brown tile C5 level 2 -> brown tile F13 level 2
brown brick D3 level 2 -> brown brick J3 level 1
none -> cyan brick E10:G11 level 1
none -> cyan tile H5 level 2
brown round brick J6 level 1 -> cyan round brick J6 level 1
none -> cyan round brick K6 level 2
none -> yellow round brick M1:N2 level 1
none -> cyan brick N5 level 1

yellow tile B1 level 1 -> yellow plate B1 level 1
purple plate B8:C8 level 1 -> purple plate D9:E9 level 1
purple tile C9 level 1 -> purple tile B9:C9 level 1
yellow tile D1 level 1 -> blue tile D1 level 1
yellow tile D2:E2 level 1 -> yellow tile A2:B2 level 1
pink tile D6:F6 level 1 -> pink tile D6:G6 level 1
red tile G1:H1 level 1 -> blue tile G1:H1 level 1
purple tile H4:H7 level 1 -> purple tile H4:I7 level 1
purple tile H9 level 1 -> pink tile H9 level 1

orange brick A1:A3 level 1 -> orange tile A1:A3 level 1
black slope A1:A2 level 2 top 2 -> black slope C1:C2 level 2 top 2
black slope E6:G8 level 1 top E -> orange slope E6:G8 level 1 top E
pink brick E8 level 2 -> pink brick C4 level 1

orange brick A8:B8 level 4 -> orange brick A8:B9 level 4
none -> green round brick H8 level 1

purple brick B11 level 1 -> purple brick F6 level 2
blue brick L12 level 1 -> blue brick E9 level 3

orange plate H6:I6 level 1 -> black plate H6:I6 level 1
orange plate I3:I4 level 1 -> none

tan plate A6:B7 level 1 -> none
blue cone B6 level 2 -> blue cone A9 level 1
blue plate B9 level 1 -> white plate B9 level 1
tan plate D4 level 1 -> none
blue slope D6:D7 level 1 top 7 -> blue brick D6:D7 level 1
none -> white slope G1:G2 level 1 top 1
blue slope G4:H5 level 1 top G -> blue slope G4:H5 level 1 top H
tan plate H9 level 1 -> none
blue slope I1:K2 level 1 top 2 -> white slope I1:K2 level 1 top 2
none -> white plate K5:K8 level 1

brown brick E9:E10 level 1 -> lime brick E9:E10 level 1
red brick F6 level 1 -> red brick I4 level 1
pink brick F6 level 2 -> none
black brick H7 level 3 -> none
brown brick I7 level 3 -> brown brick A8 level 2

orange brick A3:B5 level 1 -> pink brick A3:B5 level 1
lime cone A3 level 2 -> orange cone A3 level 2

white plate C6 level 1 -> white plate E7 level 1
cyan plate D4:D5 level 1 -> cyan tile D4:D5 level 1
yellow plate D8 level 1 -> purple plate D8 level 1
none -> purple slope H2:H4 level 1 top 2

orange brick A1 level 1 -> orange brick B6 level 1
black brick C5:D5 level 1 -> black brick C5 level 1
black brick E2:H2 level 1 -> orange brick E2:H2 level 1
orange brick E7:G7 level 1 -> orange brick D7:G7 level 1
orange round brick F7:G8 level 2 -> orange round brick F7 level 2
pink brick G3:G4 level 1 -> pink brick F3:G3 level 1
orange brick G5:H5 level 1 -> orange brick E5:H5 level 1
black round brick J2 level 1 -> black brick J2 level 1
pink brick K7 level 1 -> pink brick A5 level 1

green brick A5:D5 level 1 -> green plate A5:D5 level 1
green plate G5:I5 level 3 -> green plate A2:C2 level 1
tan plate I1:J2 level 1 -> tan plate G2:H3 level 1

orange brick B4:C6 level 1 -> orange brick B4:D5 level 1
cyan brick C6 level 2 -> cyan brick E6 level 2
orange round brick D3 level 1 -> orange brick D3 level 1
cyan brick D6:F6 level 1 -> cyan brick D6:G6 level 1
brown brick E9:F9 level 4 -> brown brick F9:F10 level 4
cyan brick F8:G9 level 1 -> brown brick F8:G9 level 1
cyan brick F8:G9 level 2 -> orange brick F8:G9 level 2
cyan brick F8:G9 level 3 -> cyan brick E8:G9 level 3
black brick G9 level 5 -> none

# # #

• **WHAT IS EXPECTED**:
Only lines with the word "yellow" count here; copy every one from the records.

• **RESPONSE**:
none -> yellow round brick M1:N2 level 1
yellow tile B1 level 1 -> yellow plate B1 level 1
yellow tile D1 level 1 -> blue tile D1 level 1
yellow tile D2:E2 level 1 -> yellow tile A2:B2 level 1
yellow plate D8 level 1 -> purple plate D8 level 1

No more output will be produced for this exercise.